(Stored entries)
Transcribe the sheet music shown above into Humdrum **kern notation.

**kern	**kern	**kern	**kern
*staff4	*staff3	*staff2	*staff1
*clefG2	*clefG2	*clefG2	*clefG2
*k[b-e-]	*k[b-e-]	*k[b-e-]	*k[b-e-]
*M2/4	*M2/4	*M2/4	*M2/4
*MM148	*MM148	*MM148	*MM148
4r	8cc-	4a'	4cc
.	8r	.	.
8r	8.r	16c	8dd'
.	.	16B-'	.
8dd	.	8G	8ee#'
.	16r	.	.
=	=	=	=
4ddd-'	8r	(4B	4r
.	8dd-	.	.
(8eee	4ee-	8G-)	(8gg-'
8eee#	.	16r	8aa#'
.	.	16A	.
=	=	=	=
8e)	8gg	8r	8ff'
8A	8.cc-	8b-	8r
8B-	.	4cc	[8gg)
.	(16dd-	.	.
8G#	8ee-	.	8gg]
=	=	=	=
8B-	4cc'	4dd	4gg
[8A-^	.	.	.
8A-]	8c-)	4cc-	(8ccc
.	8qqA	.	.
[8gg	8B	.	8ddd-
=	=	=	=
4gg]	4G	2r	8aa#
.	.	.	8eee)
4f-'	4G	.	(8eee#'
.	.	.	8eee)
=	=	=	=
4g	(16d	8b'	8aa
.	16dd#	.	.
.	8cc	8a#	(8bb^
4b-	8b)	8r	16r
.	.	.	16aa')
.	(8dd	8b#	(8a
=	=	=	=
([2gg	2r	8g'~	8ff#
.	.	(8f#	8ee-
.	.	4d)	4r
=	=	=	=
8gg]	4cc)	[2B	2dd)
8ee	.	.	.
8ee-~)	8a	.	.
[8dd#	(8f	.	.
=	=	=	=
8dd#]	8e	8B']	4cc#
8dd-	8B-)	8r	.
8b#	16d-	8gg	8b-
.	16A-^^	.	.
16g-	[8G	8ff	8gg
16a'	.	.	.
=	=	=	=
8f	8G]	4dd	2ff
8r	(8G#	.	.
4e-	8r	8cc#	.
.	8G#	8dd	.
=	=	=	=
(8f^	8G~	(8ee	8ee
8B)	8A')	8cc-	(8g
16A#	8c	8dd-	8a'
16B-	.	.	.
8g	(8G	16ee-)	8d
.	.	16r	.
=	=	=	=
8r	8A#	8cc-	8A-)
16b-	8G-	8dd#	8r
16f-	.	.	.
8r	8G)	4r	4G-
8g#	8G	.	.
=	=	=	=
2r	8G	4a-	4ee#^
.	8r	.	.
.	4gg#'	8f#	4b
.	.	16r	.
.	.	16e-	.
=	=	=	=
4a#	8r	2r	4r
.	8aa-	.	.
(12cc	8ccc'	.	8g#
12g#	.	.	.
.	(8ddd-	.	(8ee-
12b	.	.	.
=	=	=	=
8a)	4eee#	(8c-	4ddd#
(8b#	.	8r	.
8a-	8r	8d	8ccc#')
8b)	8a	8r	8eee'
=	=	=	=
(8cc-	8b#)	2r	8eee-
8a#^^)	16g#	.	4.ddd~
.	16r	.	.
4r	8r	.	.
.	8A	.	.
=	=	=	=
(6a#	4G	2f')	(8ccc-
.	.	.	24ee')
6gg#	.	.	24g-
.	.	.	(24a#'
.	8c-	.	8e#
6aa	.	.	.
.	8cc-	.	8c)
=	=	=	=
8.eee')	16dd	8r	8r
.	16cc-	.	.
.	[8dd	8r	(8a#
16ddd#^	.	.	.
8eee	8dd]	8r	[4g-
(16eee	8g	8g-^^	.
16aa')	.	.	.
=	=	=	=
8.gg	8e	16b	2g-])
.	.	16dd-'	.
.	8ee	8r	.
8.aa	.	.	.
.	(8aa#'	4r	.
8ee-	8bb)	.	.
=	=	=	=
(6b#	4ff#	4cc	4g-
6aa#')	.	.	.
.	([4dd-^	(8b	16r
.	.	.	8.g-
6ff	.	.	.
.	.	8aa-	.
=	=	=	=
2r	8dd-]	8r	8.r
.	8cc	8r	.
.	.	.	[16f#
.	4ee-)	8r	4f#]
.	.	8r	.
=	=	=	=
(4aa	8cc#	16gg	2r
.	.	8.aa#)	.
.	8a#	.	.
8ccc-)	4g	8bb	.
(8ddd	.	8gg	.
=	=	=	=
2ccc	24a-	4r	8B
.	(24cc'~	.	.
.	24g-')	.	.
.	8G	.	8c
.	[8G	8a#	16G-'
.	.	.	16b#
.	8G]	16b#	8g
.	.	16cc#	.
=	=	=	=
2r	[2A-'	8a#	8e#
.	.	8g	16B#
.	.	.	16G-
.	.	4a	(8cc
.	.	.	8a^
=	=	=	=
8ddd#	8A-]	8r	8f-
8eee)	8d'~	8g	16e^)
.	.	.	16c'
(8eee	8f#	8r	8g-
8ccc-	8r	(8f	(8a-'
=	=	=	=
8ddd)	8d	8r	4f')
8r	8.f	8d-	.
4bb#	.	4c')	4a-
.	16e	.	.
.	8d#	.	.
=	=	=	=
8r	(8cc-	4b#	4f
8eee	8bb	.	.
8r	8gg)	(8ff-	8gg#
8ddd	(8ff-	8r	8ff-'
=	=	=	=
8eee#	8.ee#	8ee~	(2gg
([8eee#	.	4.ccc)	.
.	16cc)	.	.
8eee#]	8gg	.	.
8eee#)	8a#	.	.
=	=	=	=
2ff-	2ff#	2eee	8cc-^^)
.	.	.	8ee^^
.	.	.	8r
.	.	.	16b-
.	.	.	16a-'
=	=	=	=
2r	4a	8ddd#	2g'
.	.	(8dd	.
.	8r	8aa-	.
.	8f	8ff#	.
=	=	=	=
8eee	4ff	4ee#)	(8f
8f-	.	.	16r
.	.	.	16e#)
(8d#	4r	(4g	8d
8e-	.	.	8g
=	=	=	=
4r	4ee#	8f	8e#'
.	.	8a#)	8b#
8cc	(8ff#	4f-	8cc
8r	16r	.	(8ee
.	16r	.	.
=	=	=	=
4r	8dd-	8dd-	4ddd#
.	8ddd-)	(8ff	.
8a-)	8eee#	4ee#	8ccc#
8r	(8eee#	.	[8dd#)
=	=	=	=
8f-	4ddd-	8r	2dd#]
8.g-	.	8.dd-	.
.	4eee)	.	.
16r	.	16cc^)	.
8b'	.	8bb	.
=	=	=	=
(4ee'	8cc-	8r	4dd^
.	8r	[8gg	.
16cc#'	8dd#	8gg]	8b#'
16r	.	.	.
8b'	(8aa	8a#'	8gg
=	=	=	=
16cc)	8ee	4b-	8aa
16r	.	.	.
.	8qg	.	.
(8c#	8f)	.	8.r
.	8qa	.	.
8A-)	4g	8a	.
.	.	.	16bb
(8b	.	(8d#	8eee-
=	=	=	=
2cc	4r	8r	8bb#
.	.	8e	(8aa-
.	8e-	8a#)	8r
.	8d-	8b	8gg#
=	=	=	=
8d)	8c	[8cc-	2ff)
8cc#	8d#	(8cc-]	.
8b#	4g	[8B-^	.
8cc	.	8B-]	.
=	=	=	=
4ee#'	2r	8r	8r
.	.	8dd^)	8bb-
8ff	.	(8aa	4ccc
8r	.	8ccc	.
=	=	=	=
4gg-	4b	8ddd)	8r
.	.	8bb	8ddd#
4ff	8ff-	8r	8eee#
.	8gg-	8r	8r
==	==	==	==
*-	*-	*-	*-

## GIVEN EXERCISE
Please select every line of the data above that contains the string "kern". Case counts.

## TASK ANSWER
Transcribe the sheet music shown above into Humdrum **kern notation.
**kern	**kern	**kern	**kern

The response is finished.